> _The problem_
Below are lines of records; copy exactly those from the one containing "ENC3 pin CLK: D7 -> TX" through the one containing "FAN1 pin SIG: none -> D2", leaving the pictures behind.

- Opening Delimiter -

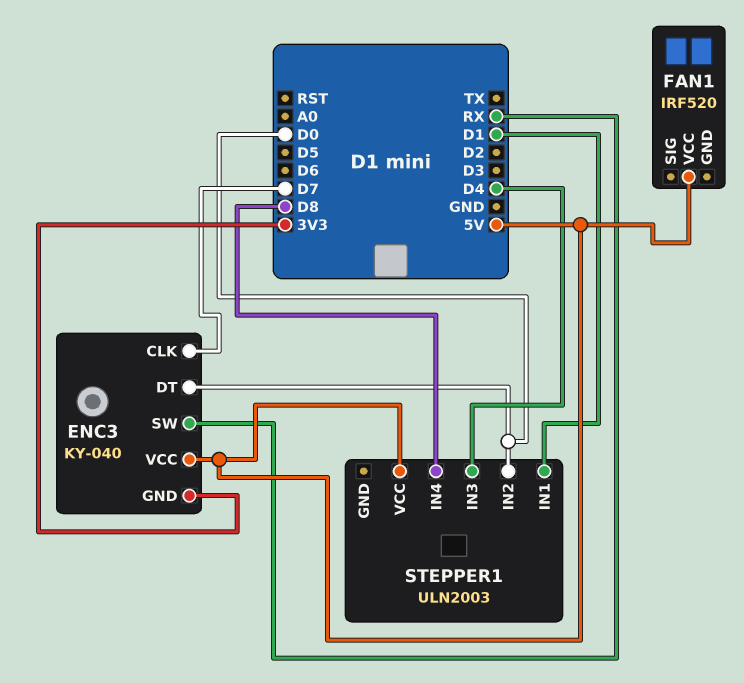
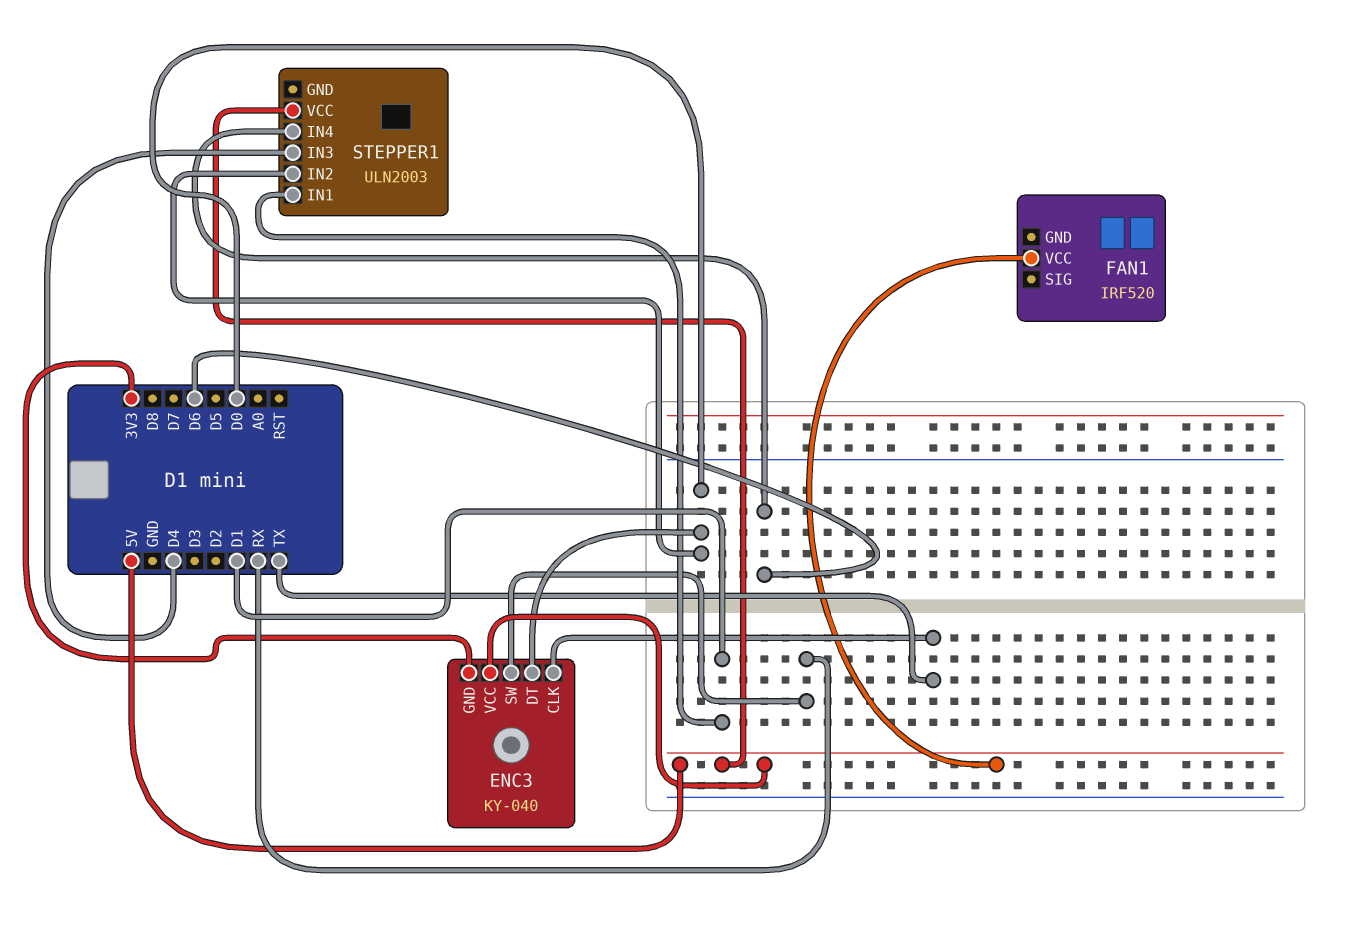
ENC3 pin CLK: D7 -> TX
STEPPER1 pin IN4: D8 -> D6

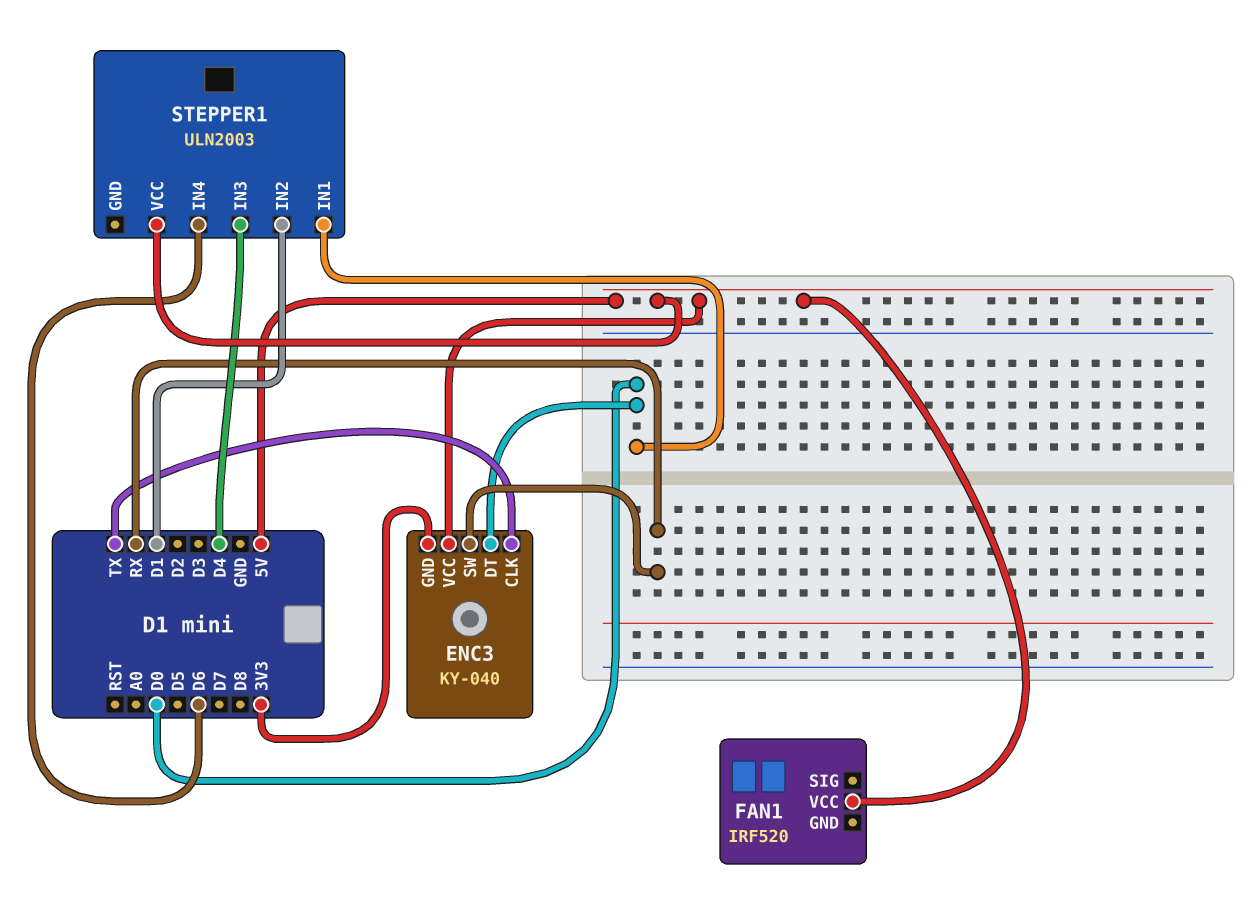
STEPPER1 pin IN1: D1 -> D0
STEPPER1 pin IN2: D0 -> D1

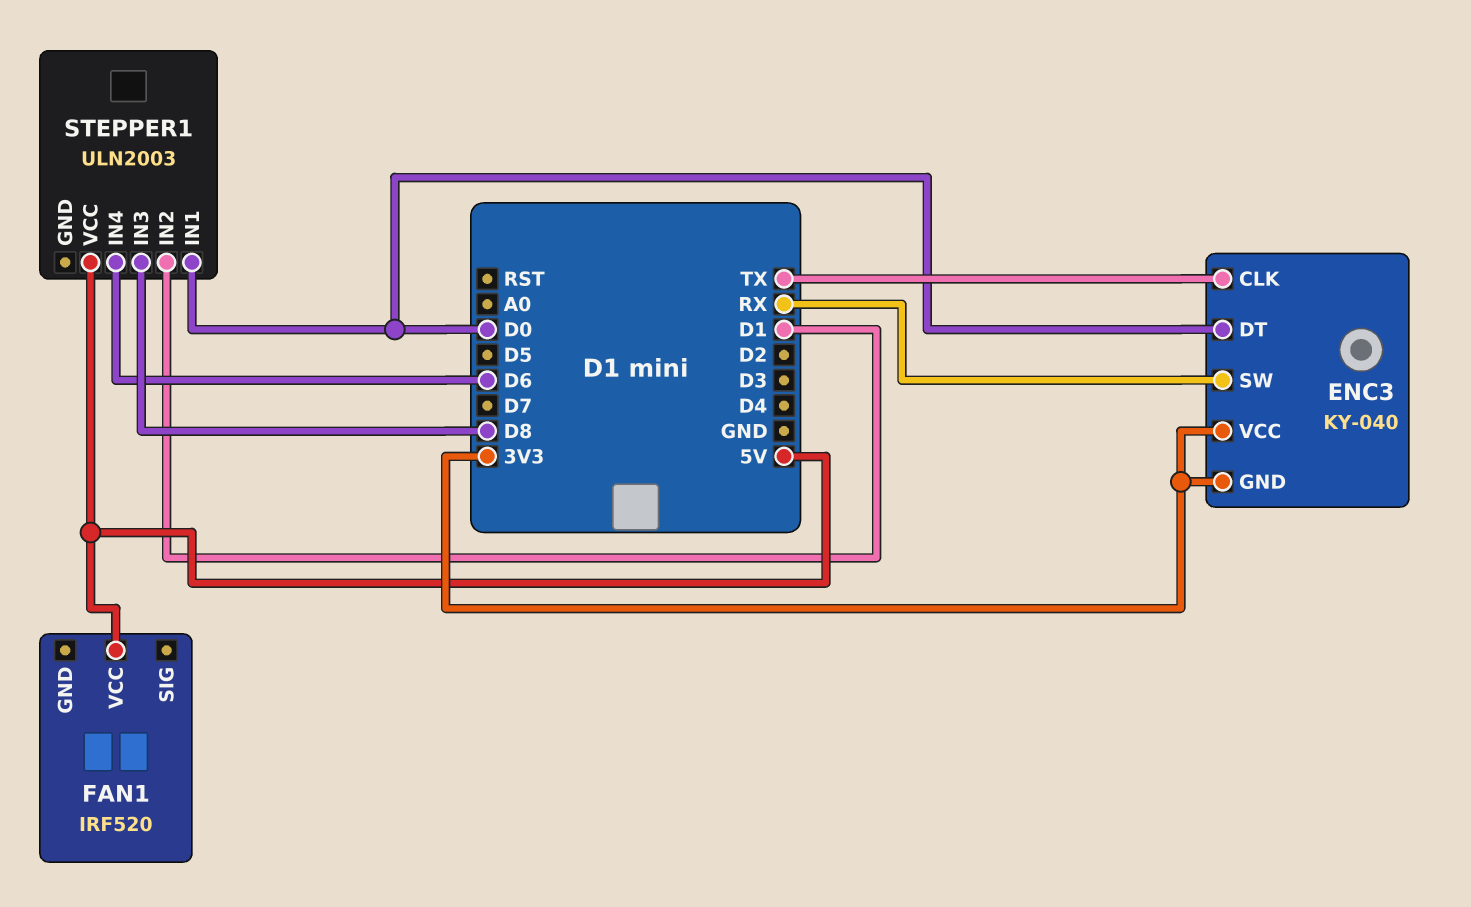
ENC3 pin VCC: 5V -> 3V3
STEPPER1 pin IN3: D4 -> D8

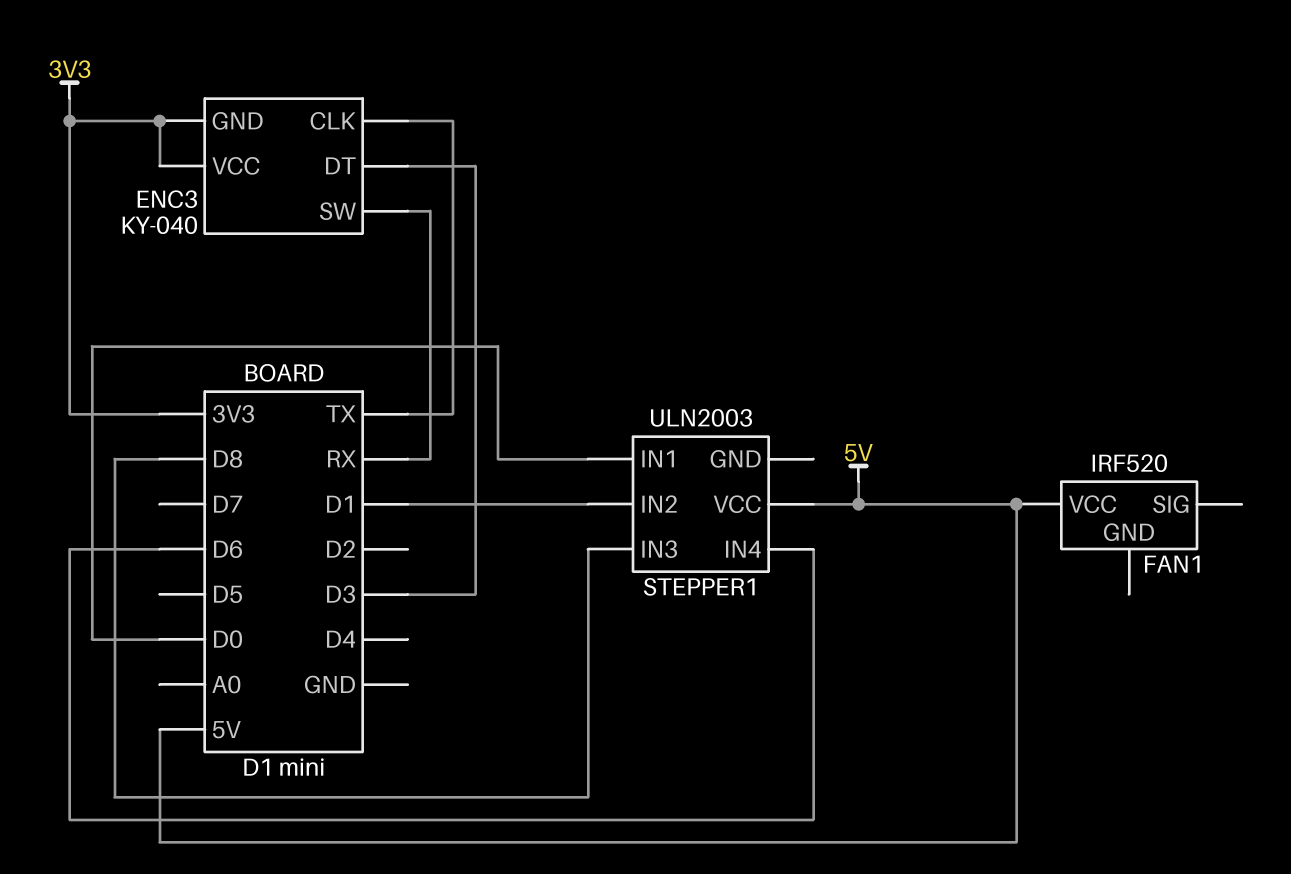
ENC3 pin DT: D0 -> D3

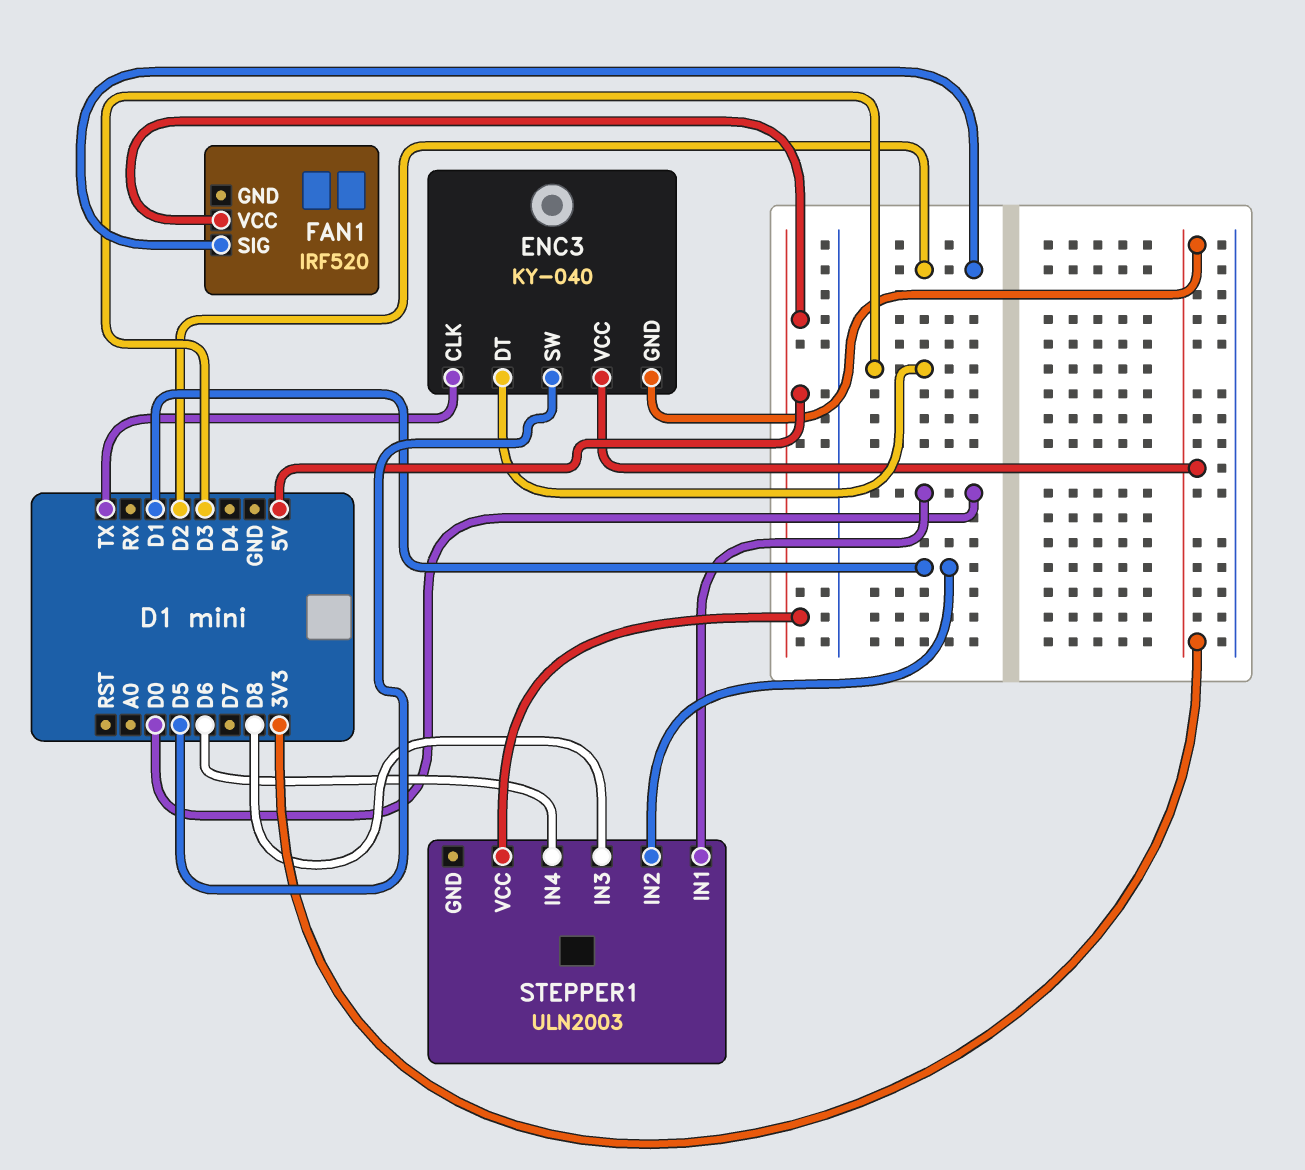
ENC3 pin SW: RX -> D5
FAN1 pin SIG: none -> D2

- Closing Delimiter -
- Opening Delimiter -

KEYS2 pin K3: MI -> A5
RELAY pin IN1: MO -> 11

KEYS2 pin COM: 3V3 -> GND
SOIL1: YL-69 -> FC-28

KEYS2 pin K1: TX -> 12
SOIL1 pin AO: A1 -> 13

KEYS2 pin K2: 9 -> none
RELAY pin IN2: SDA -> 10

- Closing Delimiter -

> _Expected answer_
ENC3 pin CLK: D7 -> TX
STEPPER1 pin IN4: D8 -> D6

STEPPER1 pin IN1: D1 -> D0
STEPPER1 pin IN2: D0 -> D1

ENC3 pin VCC: 5V -> 3V3
STEPPER1 pin IN3: D4 -> D8

ENC3 pin DT: D0 -> D3

ENC3 pin SW: RX -> D5
FAN1 pin SIG: none -> D2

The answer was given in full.